=== Exercise goal ===
The answer must be an exact copy of every record below.

-- Source material follows --

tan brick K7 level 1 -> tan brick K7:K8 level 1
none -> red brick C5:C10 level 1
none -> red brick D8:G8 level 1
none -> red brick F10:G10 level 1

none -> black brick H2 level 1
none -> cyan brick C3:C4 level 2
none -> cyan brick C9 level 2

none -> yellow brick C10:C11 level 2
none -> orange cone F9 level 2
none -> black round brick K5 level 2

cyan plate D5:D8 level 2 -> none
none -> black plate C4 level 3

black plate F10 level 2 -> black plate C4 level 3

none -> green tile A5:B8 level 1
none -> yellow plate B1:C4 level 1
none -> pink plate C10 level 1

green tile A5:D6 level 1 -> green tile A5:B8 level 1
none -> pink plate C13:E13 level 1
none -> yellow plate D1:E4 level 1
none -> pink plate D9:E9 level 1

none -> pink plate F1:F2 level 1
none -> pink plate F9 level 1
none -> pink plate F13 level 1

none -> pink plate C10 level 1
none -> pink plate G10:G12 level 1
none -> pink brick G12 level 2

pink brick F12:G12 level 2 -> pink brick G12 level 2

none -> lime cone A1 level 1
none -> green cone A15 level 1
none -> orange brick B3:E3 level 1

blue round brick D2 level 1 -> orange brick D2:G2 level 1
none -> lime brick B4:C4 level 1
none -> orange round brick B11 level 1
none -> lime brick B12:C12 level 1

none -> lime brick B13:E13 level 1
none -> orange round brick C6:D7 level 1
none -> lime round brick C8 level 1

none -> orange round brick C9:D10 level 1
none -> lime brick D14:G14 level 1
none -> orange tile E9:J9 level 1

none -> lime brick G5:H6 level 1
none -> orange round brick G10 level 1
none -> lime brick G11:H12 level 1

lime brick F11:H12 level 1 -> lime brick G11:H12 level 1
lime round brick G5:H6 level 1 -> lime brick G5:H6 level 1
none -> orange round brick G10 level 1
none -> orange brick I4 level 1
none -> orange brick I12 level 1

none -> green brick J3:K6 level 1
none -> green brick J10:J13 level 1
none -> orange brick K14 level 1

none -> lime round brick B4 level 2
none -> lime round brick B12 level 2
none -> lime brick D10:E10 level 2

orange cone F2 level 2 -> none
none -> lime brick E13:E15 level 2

-- Source material concluded --

=== Finished exercise ===
tan brick K7 level 1 -> tan brick K7:K8 level 1
none -> red brick C5:C10 level 1
none -> red brick D8:G8 level 1
none -> red brick F10:G10 level 1

none -> black brick H2 level 1
none -> cyan brick C3:C4 level 2
none -> cyan brick C9 level 2

none -> yellow brick C10:C11 level 2
none -> orange cone F9 level 2
none -> black round brick K5 level 2

cyan plate D5:D8 level 2 -> none
none -> black plate C4 level 3

black plate F10 level 2 -> black plate C4 level 3

none -> green tile A5:B8 level 1
none -> yellow plate B1:C4 level 1
none -> pink plate C10 level 1

green tile A5:D6 level 1 -> green tile A5:B8 level 1
none -> pink plate C13:E13 level 1
none -> yellow plate D1:E4 level 1
none -> pink plate D9:E9 level 1

none -> pink plate F1:F2 level 1
none -> pink plate F9 level 1
none -> pink plate F13 level 1

none -> pink plate C10 level 1
none -> pink plate G10:G12 level 1
none -> pink brick G12 level 2

pink brick F12:G12 level 2 -> pink brick G12 level 2

none -> lime cone A1 level 1
none -> green cone A15 level 1
none -> orange brick B3:E3 level 1

blue round brick D2 level 1 -> orange brick D2:G2 level 1
none -> lime brick B4:C4 level 1
none -> orange round brick B11 level 1
none -> lime brick B12:C12 level 1

none -> lime brick B13:E13 level 1
none -> orange round brick C6:D7 level 1
none -> lime round brick C8 level 1

none -> orange round brick C9:D10 level 1
none -> lime brick D14:G14 level 1
none -> orange tile E9:J9 level 1

none -> lime brick G5:H6 level 1
none -> orange round brick G10 level 1
none -> lime brick G11:H12 level 1

lime brick F11:H12 level 1 -> lime brick G11:H12 level 1
lime round brick G5:H6 level 1 -> lime brick G5:H6 level 1
none -> orange round brick G10 level 1
none -> orange brick I4 level 1
none -> orange brick I12 level 1

none -> green brick J3:K6 level 1
none -> green brick J10:J13 level 1
none -> orange brick K14 level 1

none -> lime round brick B4 level 2
none -> lime round brick B12 level 2
none -> lime brick D10:E10 level 2

orange cone F2 level 2 -> none
none -> lime brick E13:E15 level 2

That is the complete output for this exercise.